Directions:
Only lines containing the word "blue" belong in the answer; copy each one from the records.
- - - - - - -
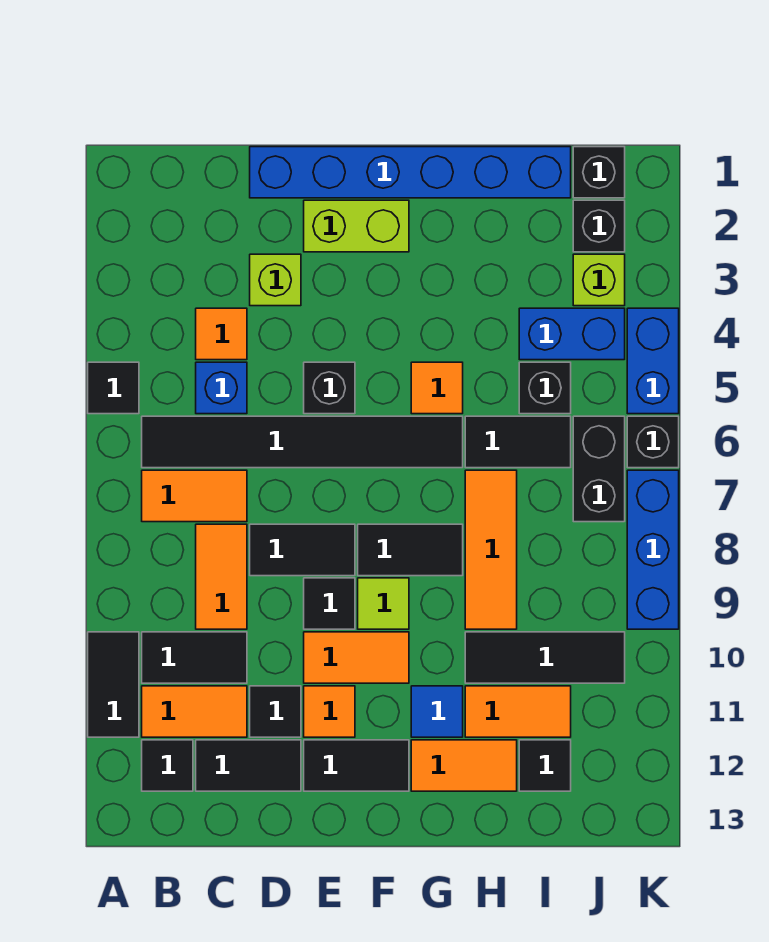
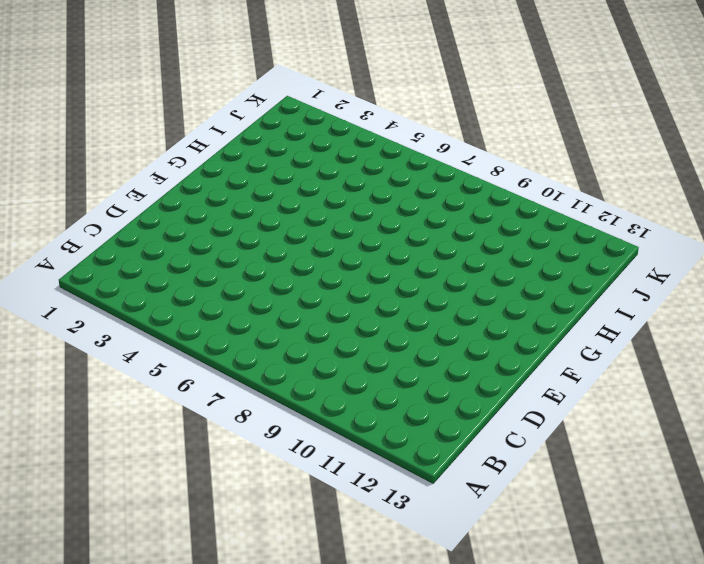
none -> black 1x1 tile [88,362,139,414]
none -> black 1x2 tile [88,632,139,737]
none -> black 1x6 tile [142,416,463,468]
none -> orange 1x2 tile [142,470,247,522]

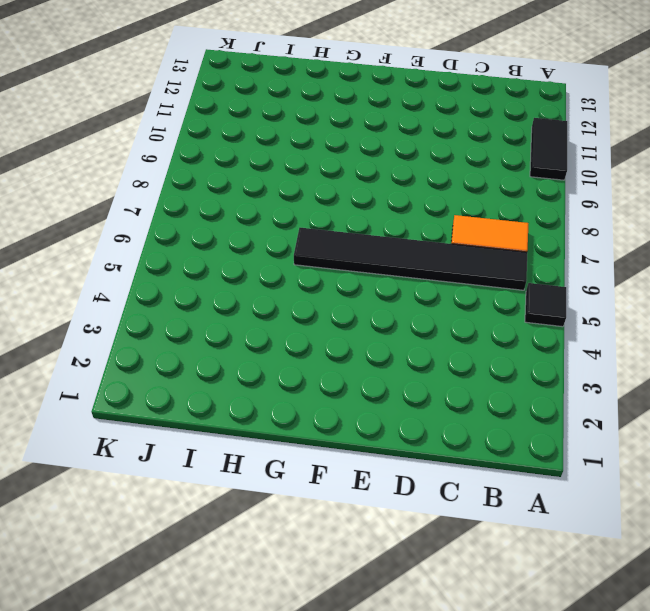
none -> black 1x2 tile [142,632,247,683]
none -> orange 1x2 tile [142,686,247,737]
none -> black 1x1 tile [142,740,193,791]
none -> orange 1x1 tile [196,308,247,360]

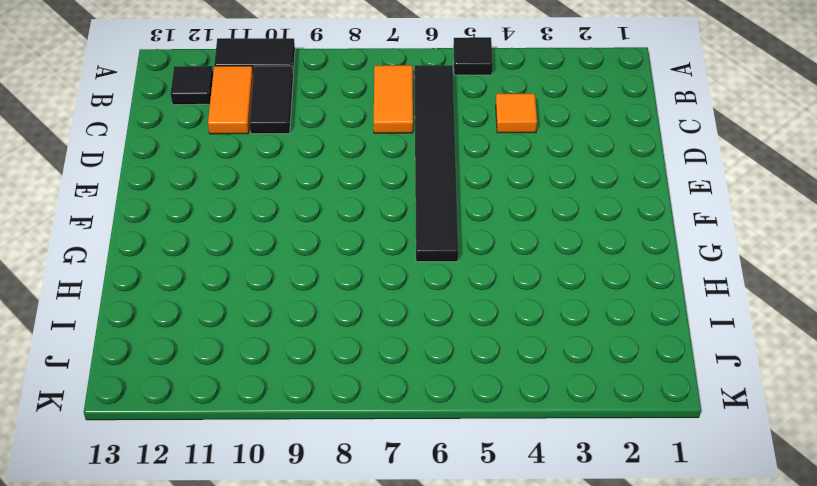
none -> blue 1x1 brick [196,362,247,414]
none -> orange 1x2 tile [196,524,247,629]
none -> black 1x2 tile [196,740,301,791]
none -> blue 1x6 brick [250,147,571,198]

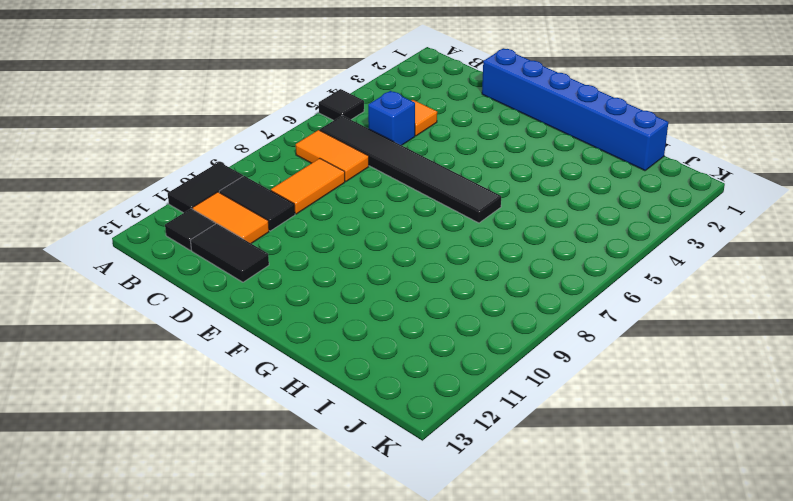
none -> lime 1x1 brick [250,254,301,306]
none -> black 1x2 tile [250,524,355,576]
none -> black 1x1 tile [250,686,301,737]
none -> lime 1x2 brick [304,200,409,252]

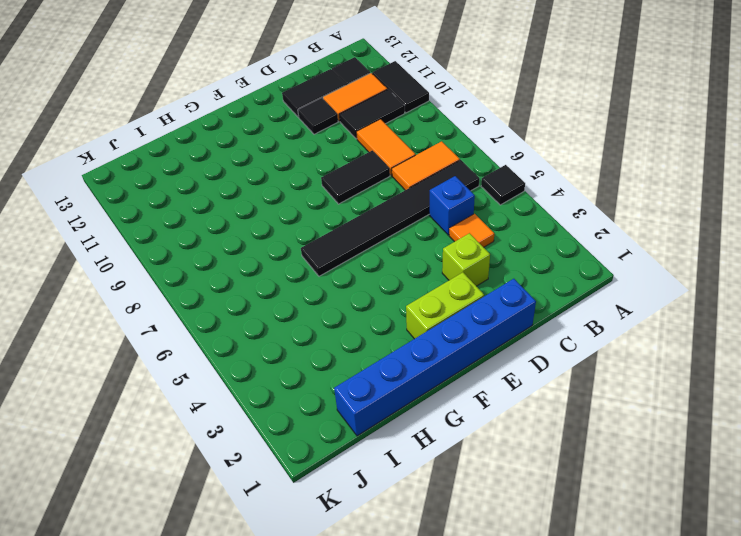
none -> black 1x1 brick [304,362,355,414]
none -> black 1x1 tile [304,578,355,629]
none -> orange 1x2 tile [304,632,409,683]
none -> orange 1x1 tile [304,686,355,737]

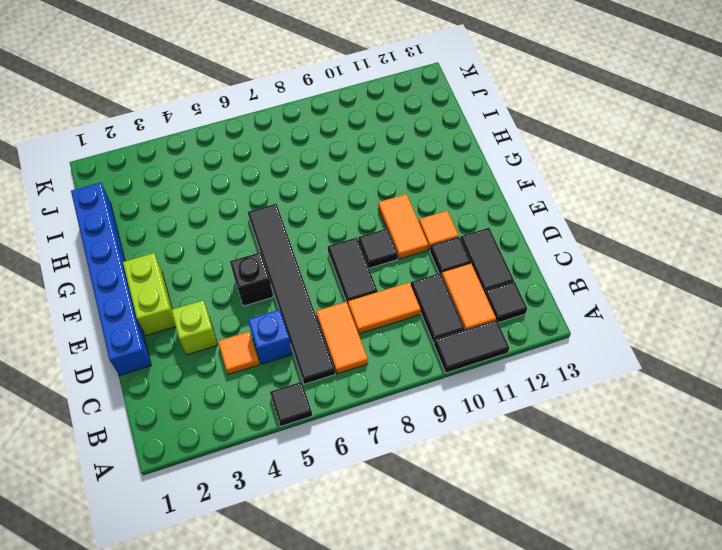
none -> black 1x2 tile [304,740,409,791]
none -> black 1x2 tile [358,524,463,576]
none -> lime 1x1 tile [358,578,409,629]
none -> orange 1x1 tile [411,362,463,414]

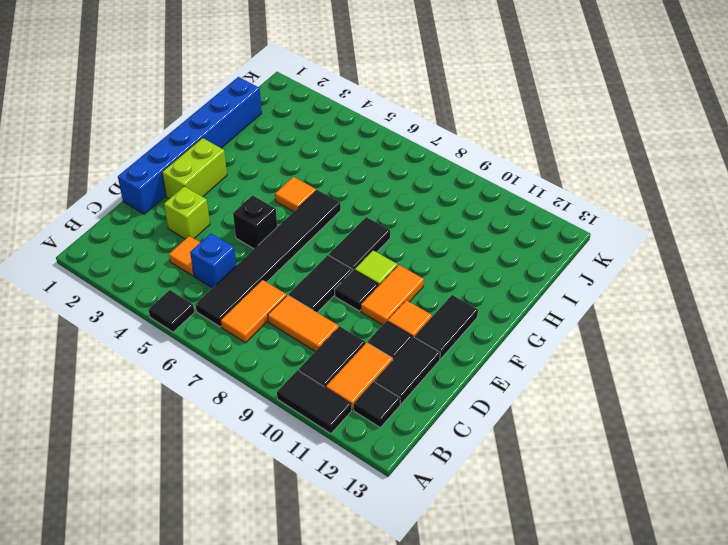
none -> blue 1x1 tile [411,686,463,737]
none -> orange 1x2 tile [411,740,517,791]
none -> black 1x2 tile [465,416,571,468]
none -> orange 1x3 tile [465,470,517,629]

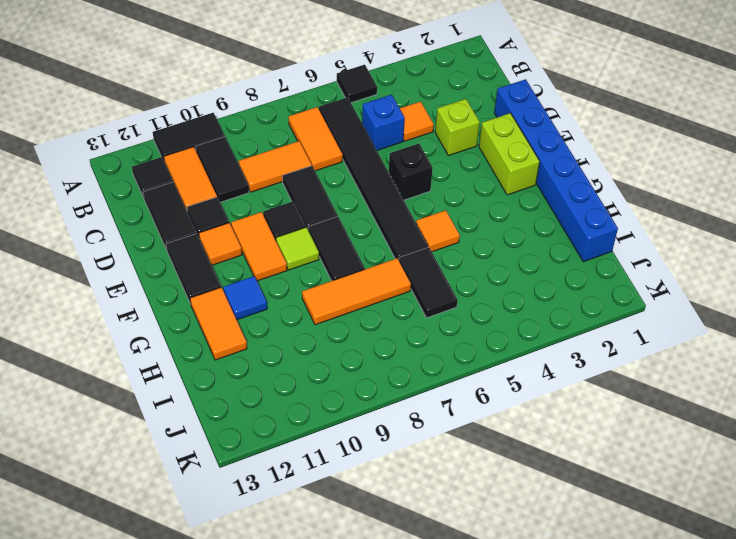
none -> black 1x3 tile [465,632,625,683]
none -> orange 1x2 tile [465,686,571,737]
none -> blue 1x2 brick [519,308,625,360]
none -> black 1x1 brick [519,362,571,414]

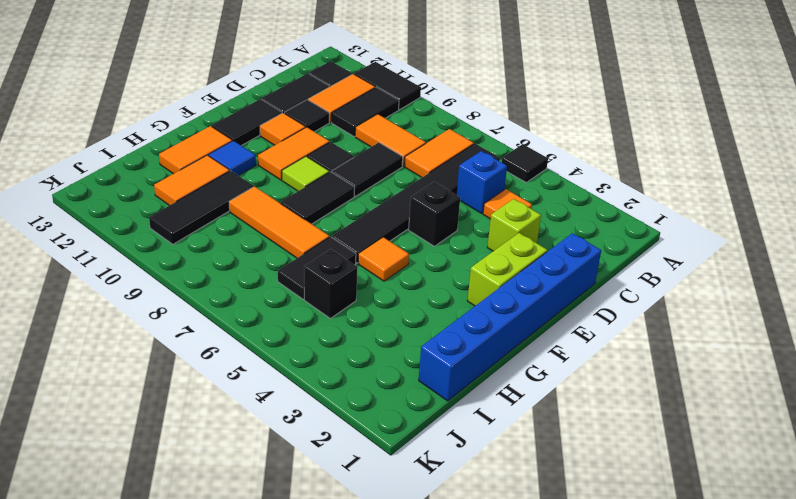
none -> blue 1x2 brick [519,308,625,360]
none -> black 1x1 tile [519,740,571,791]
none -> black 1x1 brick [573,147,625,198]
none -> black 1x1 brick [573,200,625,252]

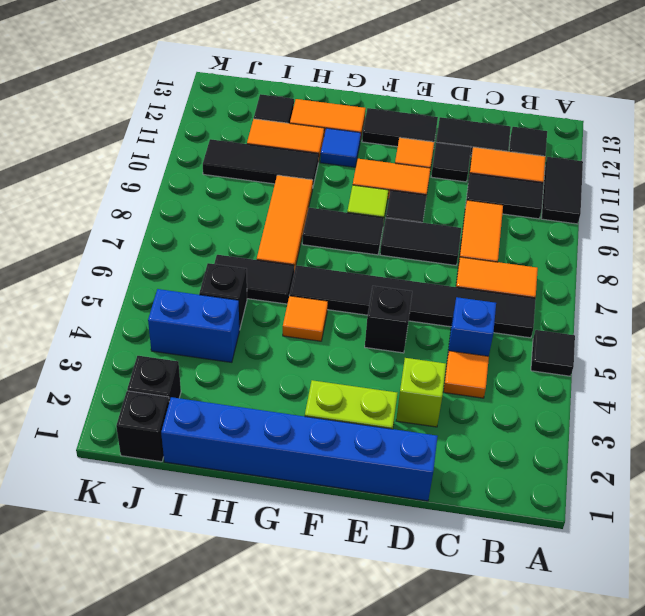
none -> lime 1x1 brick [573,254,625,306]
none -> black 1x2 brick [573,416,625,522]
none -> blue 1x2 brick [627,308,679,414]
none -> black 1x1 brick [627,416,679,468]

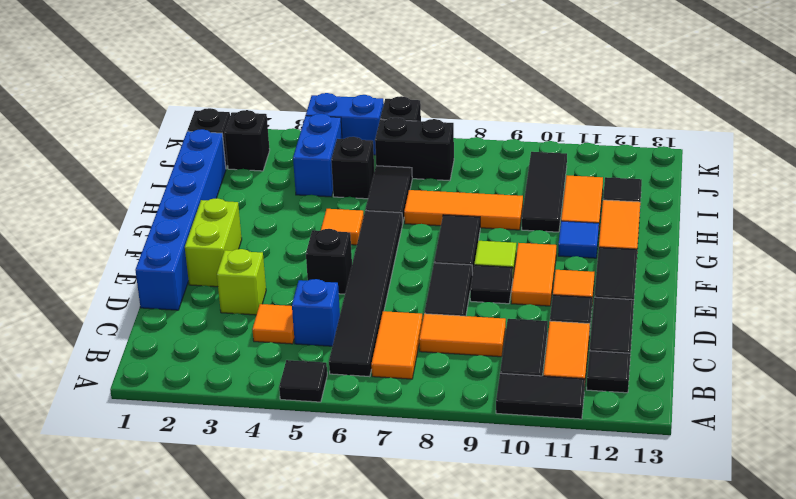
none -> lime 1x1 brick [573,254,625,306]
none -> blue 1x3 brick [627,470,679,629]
- - - - - - -
Finished exercise:
none -> blue 1x1 brick [196,362,247,414]
none -> blue 1x6 brick [250,147,571,198]
none -> blue 1x1 tile [411,686,463,737]
none -> blue 1x2 brick [519,308,625,360]
none -> blue 1x2 brick [519,308,625,360]
none -> blue 1x2 brick [627,308,679,414]
none -> blue 1x3 brick [627,470,679,629]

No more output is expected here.